*** Opening EXERCISE DATA ***

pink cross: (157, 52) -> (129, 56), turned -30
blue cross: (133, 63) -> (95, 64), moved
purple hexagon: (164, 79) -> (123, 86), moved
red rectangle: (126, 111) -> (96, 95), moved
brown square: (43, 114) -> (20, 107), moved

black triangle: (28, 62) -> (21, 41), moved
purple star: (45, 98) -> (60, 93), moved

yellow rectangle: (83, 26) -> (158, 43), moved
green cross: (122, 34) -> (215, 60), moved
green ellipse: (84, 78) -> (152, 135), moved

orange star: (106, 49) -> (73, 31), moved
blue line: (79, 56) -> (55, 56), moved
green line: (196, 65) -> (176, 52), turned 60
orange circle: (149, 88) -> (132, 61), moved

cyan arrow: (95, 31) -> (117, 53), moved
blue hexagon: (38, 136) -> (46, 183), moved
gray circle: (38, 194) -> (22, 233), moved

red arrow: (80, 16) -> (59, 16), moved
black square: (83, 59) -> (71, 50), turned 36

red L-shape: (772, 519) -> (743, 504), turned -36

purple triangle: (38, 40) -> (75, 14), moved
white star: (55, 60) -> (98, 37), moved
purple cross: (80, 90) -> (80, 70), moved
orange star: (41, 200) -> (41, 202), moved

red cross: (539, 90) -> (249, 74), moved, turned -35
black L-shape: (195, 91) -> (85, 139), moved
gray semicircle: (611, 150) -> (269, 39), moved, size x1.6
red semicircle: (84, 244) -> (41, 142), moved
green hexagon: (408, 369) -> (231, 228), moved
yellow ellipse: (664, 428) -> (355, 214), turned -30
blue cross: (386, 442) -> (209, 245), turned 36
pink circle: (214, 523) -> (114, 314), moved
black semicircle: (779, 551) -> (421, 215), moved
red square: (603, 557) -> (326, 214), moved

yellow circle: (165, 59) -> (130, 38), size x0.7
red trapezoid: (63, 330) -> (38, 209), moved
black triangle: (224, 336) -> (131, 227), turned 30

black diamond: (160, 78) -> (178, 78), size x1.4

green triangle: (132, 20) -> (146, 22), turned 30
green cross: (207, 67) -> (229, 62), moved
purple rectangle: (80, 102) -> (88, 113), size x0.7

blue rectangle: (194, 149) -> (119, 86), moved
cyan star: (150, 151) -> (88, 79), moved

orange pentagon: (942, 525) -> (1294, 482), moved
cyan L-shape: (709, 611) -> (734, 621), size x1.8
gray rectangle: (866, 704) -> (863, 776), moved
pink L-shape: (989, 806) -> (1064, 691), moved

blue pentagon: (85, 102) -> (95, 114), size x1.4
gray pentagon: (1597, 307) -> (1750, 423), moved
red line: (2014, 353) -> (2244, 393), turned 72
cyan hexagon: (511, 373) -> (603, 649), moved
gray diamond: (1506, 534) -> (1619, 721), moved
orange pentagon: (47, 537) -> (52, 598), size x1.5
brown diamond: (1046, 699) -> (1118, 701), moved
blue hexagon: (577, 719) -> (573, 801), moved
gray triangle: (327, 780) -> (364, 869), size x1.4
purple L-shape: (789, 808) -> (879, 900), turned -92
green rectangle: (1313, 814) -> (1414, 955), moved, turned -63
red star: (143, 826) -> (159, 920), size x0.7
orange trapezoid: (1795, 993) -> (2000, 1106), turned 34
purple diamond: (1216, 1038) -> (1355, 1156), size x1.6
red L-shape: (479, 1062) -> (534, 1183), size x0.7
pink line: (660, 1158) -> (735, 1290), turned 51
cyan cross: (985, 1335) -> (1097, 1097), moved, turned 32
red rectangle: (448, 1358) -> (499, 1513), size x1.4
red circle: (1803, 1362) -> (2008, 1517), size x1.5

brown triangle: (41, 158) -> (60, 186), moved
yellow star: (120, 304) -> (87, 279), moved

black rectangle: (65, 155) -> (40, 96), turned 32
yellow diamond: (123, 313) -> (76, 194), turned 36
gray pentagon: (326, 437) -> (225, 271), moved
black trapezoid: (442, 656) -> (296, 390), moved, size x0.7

*** Closing EXERCISE DATA ***

• [AIM OF THE TASK] Of all the entries above, output exactly the lines between the one holding "yellow ellipse: (664, 428)" and the one holding "black diamond: (160, 78)", inclusive.

• [EXPECTED ANSWER]
yellow ellipse: (664, 428) -> (355, 214), turned -30
blue cross: (386, 442) -> (209, 245), turned 36
pink circle: (214, 523) -> (114, 314), moved
black semicircle: (779, 551) -> (421, 215), moved
red square: (603, 557) -> (326, 214), moved

yellow circle: (165, 59) -> (130, 38), size x0.7
red trapezoid: (63, 330) -> (38, 209), moved
black triangle: (224, 336) -> (131, 227), turned 30

black diamond: (160, 78) -> (178, 78), size x1.4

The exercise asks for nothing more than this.